## Instructions to follow
Where the records appear below, transcribe them exactly, leaving none out.

[[ Given information, beginning ]]

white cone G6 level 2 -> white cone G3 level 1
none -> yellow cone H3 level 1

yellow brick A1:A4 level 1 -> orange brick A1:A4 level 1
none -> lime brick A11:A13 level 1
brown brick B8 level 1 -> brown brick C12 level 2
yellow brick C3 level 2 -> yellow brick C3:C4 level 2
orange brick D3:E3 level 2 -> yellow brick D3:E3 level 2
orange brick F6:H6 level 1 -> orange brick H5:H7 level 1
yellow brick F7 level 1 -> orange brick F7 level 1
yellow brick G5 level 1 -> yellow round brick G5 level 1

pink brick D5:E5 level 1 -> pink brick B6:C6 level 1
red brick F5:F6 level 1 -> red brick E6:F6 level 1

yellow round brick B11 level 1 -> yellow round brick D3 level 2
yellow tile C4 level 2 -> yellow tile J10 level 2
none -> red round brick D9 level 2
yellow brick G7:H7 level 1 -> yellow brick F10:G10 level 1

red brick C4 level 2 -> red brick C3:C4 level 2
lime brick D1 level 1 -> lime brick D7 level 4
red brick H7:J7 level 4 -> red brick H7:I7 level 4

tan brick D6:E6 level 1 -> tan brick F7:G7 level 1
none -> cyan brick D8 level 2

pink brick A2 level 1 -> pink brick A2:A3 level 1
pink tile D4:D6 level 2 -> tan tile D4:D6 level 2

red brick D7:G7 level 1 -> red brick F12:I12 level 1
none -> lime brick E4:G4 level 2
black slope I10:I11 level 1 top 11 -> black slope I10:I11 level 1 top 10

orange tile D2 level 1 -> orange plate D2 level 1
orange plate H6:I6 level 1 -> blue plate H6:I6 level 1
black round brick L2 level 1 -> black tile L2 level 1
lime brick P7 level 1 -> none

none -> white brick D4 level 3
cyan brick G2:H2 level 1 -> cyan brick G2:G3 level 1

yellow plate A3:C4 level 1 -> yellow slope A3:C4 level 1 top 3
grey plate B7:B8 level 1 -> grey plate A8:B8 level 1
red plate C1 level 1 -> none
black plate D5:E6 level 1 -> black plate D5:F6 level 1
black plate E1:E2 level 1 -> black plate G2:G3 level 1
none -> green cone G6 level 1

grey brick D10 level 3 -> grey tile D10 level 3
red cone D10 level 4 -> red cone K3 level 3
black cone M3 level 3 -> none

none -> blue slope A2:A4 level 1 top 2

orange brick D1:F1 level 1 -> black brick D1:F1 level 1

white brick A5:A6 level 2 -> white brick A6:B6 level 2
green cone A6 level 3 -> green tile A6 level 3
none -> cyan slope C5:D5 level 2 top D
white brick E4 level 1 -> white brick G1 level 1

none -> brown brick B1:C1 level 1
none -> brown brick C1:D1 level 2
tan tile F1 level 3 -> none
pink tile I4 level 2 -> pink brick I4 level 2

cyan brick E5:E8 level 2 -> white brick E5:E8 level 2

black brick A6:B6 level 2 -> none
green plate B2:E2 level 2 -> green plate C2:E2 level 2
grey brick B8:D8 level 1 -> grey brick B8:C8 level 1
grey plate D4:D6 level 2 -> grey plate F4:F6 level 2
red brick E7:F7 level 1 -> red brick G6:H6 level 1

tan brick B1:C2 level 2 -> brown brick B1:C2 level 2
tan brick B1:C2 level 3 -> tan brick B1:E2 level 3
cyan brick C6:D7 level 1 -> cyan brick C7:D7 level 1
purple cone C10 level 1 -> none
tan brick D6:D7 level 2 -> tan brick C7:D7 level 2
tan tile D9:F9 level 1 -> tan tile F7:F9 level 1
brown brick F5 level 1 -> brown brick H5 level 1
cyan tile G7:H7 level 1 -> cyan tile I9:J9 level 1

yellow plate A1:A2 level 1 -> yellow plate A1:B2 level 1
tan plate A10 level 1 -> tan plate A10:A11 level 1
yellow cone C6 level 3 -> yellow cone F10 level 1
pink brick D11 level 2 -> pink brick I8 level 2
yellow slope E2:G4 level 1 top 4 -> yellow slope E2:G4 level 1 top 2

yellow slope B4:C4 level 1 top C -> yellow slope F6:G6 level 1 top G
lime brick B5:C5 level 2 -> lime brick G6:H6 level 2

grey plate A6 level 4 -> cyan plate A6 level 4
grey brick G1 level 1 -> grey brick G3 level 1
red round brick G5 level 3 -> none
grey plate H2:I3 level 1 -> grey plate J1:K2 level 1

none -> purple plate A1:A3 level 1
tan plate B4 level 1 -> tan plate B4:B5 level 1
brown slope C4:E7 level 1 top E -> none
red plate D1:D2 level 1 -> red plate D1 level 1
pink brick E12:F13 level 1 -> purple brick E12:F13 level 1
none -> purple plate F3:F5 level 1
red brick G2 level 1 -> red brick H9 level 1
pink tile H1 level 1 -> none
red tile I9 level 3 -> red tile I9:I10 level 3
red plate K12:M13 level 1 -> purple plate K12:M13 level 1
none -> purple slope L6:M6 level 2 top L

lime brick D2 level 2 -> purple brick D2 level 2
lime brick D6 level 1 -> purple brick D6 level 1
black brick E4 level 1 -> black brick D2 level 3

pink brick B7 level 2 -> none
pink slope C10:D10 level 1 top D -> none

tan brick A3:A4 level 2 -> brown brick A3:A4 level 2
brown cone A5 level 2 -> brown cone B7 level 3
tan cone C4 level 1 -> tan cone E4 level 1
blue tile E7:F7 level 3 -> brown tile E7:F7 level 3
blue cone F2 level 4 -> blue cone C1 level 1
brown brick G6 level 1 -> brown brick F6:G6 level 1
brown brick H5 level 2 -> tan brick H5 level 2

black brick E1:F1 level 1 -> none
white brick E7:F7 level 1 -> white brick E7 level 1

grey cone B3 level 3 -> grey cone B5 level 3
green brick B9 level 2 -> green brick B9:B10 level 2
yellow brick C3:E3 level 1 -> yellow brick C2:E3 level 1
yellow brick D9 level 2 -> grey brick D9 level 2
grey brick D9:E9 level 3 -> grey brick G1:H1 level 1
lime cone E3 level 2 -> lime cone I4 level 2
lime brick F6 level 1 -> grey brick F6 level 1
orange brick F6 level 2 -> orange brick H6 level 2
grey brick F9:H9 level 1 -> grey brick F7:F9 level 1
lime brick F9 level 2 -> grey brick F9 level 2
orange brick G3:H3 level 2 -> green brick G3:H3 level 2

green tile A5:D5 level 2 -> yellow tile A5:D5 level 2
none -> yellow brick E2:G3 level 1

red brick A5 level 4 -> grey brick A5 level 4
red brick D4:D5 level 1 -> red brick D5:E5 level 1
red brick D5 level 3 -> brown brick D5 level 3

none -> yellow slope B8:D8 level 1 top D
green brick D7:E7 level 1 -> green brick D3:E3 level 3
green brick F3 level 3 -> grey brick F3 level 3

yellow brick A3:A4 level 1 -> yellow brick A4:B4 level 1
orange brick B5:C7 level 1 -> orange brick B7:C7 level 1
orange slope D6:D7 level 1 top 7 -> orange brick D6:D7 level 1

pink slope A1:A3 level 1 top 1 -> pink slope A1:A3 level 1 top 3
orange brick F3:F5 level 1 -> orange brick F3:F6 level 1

[[ Given information, end ]]

## The answer
white cone G6 level 2 -> white cone G3 level 1
none -> yellow cone H3 level 1

yellow brick A1:A4 level 1 -> orange brick A1:A4 level 1
none -> lime brick A11:A13 level 1
brown brick B8 level 1 -> brown brick C12 level 2
yellow brick C3 level 2 -> yellow brick C3:C4 level 2
orange brick D3:E3 level 2 -> yellow brick D3:E3 level 2
orange brick F6:H6 level 1 -> orange brick H5:H7 level 1
yellow brick F7 level 1 -> orange brick F7 level 1
yellow brick G5 level 1 -> yellow round brick G5 level 1

pink brick D5:E5 level 1 -> pink brick B6:C6 level 1
red brick F5:F6 level 1 -> red brick E6:F6 level 1

yellow round brick B11 level 1 -> yellow round brick D3 level 2
yellow tile C4 level 2 -> yellow tile J10 level 2
none -> red round brick D9 level 2
yellow brick G7:H7 level 1 -> yellow brick F10:G10 level 1

red brick C4 level 2 -> red brick C3:C4 level 2
lime brick D1 level 1 -> lime brick D7 level 4
red brick H7:J7 level 4 -> red brick H7:I7 level 4

tan brick D6:E6 level 1 -> tan brick F7:G7 level 1
none -> cyan brick D8 level 2

pink brick A2 level 1 -> pink brick A2:A3 level 1
pink tile D4:D6 level 2 -> tan tile D4:D6 level 2

red brick D7:G7 level 1 -> red brick F12:I12 level 1
none -> lime brick E4:G4 level 2
black slope I10:I11 level 1 top 11 -> black slope I10:I11 level 1 top 10

orange tile D2 level 1 -> orange plate D2 level 1
orange plate H6:I6 level 1 -> blue plate H6:I6 level 1
black round brick L2 level 1 -> black tile L2 level 1
lime brick P7 level 1 -> none

none -> white brick D4 level 3
cyan brick G2:H2 level 1 -> cyan brick G2:G3 level 1

yellow plate A3:C4 level 1 -> yellow slope A3:C4 level 1 top 3
grey plate B7:B8 level 1 -> grey plate A8:B8 level 1
red plate C1 level 1 -> none
black plate D5:E6 level 1 -> black plate D5:F6 level 1
black plate E1:E2 level 1 -> black plate G2:G3 level 1
none -> green cone G6 level 1

grey brick D10 level 3 -> grey tile D10 level 3
red cone D10 level 4 -> red cone K3 level 3
black cone M3 level 3 -> none

none -> blue slope A2:A4 level 1 top 2

orange brick D1:F1 level 1 -> black brick D1:F1 level 1

white brick A5:A6 level 2 -> white brick A6:B6 level 2
green cone A6 level 3 -> green tile A6 level 3
none -> cyan slope C5:D5 level 2 top D
white brick E4 level 1 -> white brick G1 level 1

none -> brown brick B1:C1 level 1
none -> brown brick C1:D1 level 2
tan tile F1 level 3 -> none
pink tile I4 level 2 -> pink brick I4 level 2

cyan brick E5:E8 level 2 -> white brick E5:E8 level 2

black brick A6:B6 level 2 -> none
green plate B2:E2 level 2 -> green plate C2:E2 level 2
grey brick B8:D8 level 1 -> grey brick B8:C8 level 1
grey plate D4:D6 level 2 -> grey plate F4:F6 level 2
red brick E7:F7 level 1 -> red brick G6:H6 level 1

tan brick B1:C2 level 2 -> brown brick B1:C2 level 2
tan brick B1:C2 level 3 -> tan brick B1:E2 level 3
cyan brick C6:D7 level 1 -> cyan brick C7:D7 level 1
purple cone C10 level 1 -> none
tan brick D6:D7 level 2 -> tan brick C7:D7 level 2
tan tile D9:F9 level 1 -> tan tile F7:F9 level 1
brown brick F5 level 1 -> brown brick H5 level 1
cyan tile G7:H7 level 1 -> cyan tile I9:J9 level 1

yellow plate A1:A2 level 1 -> yellow plate A1:B2 level 1
tan plate A10 level 1 -> tan plate A10:A11 level 1
yellow cone C6 level 3 -> yellow cone F10 level 1
pink brick D11 level 2 -> pink brick I8 level 2
yellow slope E2:G4 level 1 top 4 -> yellow slope E2:G4 level 1 top 2

yellow slope B4:C4 level 1 top C -> yellow slope F6:G6 level 1 top G
lime brick B5:C5 level 2 -> lime brick G6:H6 level 2

grey plate A6 level 4 -> cyan plate A6 level 4
grey brick G1 level 1 -> grey brick G3 level 1
red round brick G5 level 3 -> none
grey plate H2:I3 level 1 -> grey plate J1:K2 level 1

none -> purple plate A1:A3 level 1
tan plate B4 level 1 -> tan plate B4:B5 level 1
brown slope C4:E7 level 1 top E -> none
red plate D1:D2 level 1 -> red plate D1 level 1
pink brick E12:F13 level 1 -> purple brick E12:F13 level 1
none -> purple plate F3:F5 level 1
red brick G2 level 1 -> red brick H9 level 1
pink tile H1 level 1 -> none
red tile I9 level 3 -> red tile I9:I10 level 3
red plate K12:M13 level 1 -> purple plate K12:M13 level 1
none -> purple slope L6:M6 level 2 top L

lime brick D2 level 2 -> purple brick D2 level 2
lime brick D6 level 1 -> purple brick D6 level 1
black brick E4 level 1 -> black brick D2 level 3

pink brick B7 level 2 -> none
pink slope C10:D10 level 1 top D -> none

tan brick A3:A4 level 2 -> brown brick A3:A4 level 2
brown cone A5 level 2 -> brown cone B7 level 3
tan cone C4 level 1 -> tan cone E4 level 1
blue tile E7:F7 level 3 -> brown tile E7:F7 level 3
blue cone F2 level 4 -> blue cone C1 level 1
brown brick G6 level 1 -> brown brick F6:G6 level 1
brown brick H5 level 2 -> tan brick H5 level 2

black brick E1:F1 level 1 -> none
white brick E7:F7 level 1 -> white brick E7 level 1

grey cone B3 level 3 -> grey cone B5 level 3
green brick B9 level 2 -> green brick B9:B10 level 2
yellow brick C3:E3 level 1 -> yellow brick C2:E3 level 1
yellow brick D9 level 2 -> grey brick D9 level 2
grey brick D9:E9 level 3 -> grey brick G1:H1 level 1
lime cone E3 level 2 -> lime cone I4 level 2
lime brick F6 level 1 -> grey brick F6 level 1
orange brick F6 level 2 -> orange brick H6 level 2
grey brick F9:H9 level 1 -> grey brick F7:F9 level 1
lime brick F9 level 2 -> grey brick F9 level 2
orange brick G3:H3 level 2 -> green brick G3:H3 level 2

green tile A5:D5 level 2 -> yellow tile A5:D5 level 2
none -> yellow brick E2:G3 level 1

red brick A5 level 4 -> grey brick A5 level 4
red brick D4:D5 level 1 -> red brick D5:E5 level 1
red brick D5 level 3 -> brown brick D5 level 3

none -> yellow slope B8:D8 level 1 top D
green brick D7:E7 level 1 -> green brick D3:E3 level 3
green brick F3 level 3 -> grey brick F3 level 3

yellow brick A3:A4 level 1 -> yellow brick A4:B4 level 1
orange brick B5:C7 level 1 -> orange brick B7:C7 level 1
orange slope D6:D7 level 1 top 7 -> orange brick D6:D7 level 1

pink slope A1:A3 level 1 top 1 -> pink slope A1:A3 level 1 top 3
orange brick F3:F5 level 1 -> orange brick F3:F6 level 1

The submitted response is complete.